(Before-and-after object lists)

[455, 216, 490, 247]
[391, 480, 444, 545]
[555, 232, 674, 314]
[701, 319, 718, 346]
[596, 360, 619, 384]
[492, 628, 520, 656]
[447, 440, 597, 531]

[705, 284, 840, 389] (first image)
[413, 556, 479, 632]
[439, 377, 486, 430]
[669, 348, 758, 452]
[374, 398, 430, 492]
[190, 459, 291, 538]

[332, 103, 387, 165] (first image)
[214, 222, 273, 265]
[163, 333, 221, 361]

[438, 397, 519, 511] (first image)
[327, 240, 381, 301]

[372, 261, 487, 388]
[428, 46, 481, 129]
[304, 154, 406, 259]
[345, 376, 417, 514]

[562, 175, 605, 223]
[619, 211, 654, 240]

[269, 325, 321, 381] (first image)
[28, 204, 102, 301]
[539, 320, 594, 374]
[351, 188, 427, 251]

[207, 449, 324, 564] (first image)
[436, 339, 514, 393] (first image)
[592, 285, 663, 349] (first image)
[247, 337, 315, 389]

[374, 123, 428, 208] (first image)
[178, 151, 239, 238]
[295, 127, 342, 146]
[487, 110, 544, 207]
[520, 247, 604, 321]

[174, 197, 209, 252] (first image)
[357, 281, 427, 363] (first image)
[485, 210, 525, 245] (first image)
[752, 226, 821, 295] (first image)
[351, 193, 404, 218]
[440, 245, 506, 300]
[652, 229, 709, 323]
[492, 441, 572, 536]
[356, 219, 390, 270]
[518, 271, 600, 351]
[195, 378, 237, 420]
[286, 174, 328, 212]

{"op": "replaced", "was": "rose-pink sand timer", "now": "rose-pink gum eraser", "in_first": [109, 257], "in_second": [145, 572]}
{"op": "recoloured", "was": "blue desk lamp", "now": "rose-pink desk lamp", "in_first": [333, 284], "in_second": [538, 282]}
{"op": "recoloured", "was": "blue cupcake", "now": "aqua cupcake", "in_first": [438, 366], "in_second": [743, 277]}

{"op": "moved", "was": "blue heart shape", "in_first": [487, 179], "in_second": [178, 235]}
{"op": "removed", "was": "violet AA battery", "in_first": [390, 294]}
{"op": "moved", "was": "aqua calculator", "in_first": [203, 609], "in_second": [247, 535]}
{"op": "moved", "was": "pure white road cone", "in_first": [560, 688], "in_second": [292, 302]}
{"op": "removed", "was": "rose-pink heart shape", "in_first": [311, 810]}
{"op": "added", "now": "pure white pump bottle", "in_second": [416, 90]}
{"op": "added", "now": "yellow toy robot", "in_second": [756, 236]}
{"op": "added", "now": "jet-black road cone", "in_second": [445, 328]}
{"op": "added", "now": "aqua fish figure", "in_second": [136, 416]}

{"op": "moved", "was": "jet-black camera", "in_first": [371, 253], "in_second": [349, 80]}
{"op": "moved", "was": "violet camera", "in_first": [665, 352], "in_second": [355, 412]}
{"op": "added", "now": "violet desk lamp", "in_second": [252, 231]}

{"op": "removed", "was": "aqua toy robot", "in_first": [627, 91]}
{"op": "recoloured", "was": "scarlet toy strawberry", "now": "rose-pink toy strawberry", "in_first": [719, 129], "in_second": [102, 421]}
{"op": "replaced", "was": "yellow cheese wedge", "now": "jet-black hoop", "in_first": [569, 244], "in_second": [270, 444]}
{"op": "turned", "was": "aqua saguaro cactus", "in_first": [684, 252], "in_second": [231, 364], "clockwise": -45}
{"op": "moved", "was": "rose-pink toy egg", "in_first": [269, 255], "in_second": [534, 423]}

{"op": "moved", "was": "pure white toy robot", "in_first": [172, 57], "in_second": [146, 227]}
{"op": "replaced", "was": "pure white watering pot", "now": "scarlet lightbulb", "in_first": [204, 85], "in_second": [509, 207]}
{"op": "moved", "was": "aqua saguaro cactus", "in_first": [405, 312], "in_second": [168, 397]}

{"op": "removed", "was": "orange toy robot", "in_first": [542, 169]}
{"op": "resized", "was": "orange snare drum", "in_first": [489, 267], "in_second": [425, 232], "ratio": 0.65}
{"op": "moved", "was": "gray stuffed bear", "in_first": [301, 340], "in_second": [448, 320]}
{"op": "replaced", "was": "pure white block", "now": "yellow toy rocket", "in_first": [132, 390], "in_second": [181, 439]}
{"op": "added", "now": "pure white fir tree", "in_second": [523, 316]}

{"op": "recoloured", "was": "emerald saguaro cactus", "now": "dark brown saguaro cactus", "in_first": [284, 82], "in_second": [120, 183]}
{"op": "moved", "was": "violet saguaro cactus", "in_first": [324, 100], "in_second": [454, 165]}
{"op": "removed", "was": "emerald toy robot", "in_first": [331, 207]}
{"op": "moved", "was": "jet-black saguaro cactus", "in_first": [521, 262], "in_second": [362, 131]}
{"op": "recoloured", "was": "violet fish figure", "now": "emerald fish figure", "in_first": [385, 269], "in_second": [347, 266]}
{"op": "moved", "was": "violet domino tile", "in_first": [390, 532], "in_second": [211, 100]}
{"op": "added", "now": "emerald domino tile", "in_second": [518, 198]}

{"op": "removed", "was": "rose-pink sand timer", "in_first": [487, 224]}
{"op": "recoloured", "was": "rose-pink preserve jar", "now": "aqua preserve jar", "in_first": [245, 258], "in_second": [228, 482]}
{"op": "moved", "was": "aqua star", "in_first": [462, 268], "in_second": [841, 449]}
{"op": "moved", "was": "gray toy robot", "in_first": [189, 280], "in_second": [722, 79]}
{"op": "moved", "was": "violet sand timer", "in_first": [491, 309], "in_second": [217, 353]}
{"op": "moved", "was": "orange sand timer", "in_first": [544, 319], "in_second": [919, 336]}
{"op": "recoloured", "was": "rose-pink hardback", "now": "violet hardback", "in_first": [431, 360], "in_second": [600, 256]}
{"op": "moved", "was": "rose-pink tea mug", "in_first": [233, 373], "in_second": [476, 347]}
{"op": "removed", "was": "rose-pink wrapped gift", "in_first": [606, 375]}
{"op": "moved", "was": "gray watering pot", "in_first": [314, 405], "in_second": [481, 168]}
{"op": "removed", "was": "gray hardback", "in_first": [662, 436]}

## Task
Please repeat the data above verbatim, all of it.

## Answer area
[455, 216, 490, 247]
[391, 480, 444, 545]
[555, 232, 674, 314]
[701, 319, 718, 346]
[596, 360, 619, 384]
[492, 628, 520, 656]
[447, 440, 597, 531]

[705, 284, 840, 389] (first image)
[413, 556, 479, 632]
[439, 377, 486, 430]
[669, 348, 758, 452]
[374, 398, 430, 492]
[190, 459, 291, 538]

[332, 103, 387, 165] (first image)
[214, 222, 273, 265]
[163, 333, 221, 361]

[438, 397, 519, 511] (first image)
[327, 240, 381, 301]

[372, 261, 487, 388]
[428, 46, 481, 129]
[304, 154, 406, 259]
[345, 376, 417, 514]

[562, 175, 605, 223]
[619, 211, 654, 240]

[269, 325, 321, 381] (first image)
[28, 204, 102, 301]
[539, 320, 594, 374]
[351, 188, 427, 251]

[207, 449, 324, 564] (first image)
[436, 339, 514, 393] (first image)
[592, 285, 663, 349] (first image)
[247, 337, 315, 389]

[374, 123, 428, 208] (first image)
[178, 151, 239, 238]
[295, 127, 342, 146]
[487, 110, 544, 207]
[520, 247, 604, 321]

[174, 197, 209, 252] (first image)
[357, 281, 427, 363] (first image)
[485, 210, 525, 245] (first image)
[752, 226, 821, 295] (first image)
[351, 193, 404, 218]
[440, 245, 506, 300]
[652, 229, 709, 323]
[492, 441, 572, 536]
[356, 219, 390, 270]
[518, 271, 600, 351]
[195, 378, 237, 420]
[286, 174, 328, 212]

{"op": "replaced", "was": "rose-pink sand timer", "now": "rose-pink gum eraser", "in_first": [109, 257], "in_second": [145, 572]}
{"op": "recoloured", "was": "blue desk lamp", "now": "rose-pink desk lamp", "in_first": [333, 284], "in_second": [538, 282]}
{"op": "recoloured", "was": "blue cupcake", "now": "aqua cupcake", "in_first": [438, 366], "in_second": [743, 277]}

{"op": "moved", "was": "blue heart shape", "in_first": [487, 179], "in_second": [178, 235]}
{"op": "removed", "was": "violet AA battery", "in_first": [390, 294]}
{"op": "moved", "was": "aqua calculator", "in_first": [203, 609], "in_second": [247, 535]}
{"op": "moved", "was": "pure white road cone", "in_first": [560, 688], "in_second": [292, 302]}
{"op": "removed", "was": "rose-pink heart shape", "in_first": [311, 810]}
{"op": "added", "now": "pure white pump bottle", "in_second": [416, 90]}
{"op": "added", "now": "yellow toy robot", "in_second": [756, 236]}
{"op": "added", "now": "jet-black road cone", "in_second": [445, 328]}
{"op": "added", "now": "aqua fish figure", "in_second": [136, 416]}

{"op": "moved", "was": "jet-black camera", "in_first": [371, 253], "in_second": [349, 80]}
{"op": "moved", "was": "violet camera", "in_first": [665, 352], "in_second": [355, 412]}
{"op": "added", "now": "violet desk lamp", "in_second": [252, 231]}

{"op": "removed", "was": "aqua toy robot", "in_first": [627, 91]}
{"op": "recoloured", "was": "scarlet toy strawberry", "now": "rose-pink toy strawberry", "in_first": [719, 129], "in_second": [102, 421]}
{"op": "replaced", "was": "yellow cheese wedge", "now": "jet-black hoop", "in_first": [569, 244], "in_second": [270, 444]}
{"op": "turned", "was": "aqua saguaro cactus", "in_first": [684, 252], "in_second": [231, 364], "clockwise": -45}
{"op": "moved", "was": "rose-pink toy egg", "in_first": [269, 255], "in_second": [534, 423]}

{"op": "moved", "was": "pure white toy robot", "in_first": [172, 57], "in_second": [146, 227]}
{"op": "replaced", "was": "pure white watering pot", "now": "scarlet lightbulb", "in_first": [204, 85], "in_second": [509, 207]}
{"op": "moved", "was": "aqua saguaro cactus", "in_first": [405, 312], "in_second": [168, 397]}

{"op": "removed", "was": "orange toy robot", "in_first": [542, 169]}
{"op": "resized", "was": "orange snare drum", "in_first": [489, 267], "in_second": [425, 232], "ratio": 0.65}
{"op": "moved", "was": "gray stuffed bear", "in_first": [301, 340], "in_second": [448, 320]}
{"op": "replaced", "was": "pure white block", "now": "yellow toy rocket", "in_first": [132, 390], "in_second": [181, 439]}
{"op": "added", "now": "pure white fir tree", "in_second": [523, 316]}

{"op": "recoloured", "was": "emerald saguaro cactus", "now": "dark brown saguaro cactus", "in_first": [284, 82], "in_second": [120, 183]}
{"op": "moved", "was": "violet saguaro cactus", "in_first": [324, 100], "in_second": [454, 165]}
{"op": "removed", "was": "emerald toy robot", "in_first": [331, 207]}
{"op": "moved", "was": "jet-black saguaro cactus", "in_first": [521, 262], "in_second": [362, 131]}
{"op": "recoloured", "was": "violet fish figure", "now": "emerald fish figure", "in_first": [385, 269], "in_second": [347, 266]}
{"op": "moved", "was": "violet domino tile", "in_first": [390, 532], "in_second": [211, 100]}
{"op": "added", "now": "emerald domino tile", "in_second": [518, 198]}

{"op": "removed", "was": "rose-pink sand timer", "in_first": [487, 224]}
{"op": "recoloured", "was": "rose-pink preserve jar", "now": "aqua preserve jar", "in_first": [245, 258], "in_second": [228, 482]}
{"op": "moved", "was": "aqua star", "in_first": [462, 268], "in_second": [841, 449]}
{"op": "moved", "was": "gray toy robot", "in_first": [189, 280], "in_second": [722, 79]}
{"op": "moved", "was": "violet sand timer", "in_first": [491, 309], "in_second": [217, 353]}
{"op": "moved", "was": "orange sand timer", "in_first": [544, 319], "in_second": [919, 336]}
{"op": "recoloured", "was": "rose-pink hardback", "now": "violet hardback", "in_first": [431, 360], "in_second": [600, 256]}
{"op": "moved", "was": "rose-pink tea mug", "in_first": [233, 373], "in_second": [476, 347]}
{"op": "removed", "was": "rose-pink wrapped gift", "in_first": [606, 375]}
{"op": "moved", "was": "gray watering pot", "in_first": [314, 405], "in_second": [481, 168]}
{"op": "removed", "was": "gray hardback", "in_first": [662, 436]}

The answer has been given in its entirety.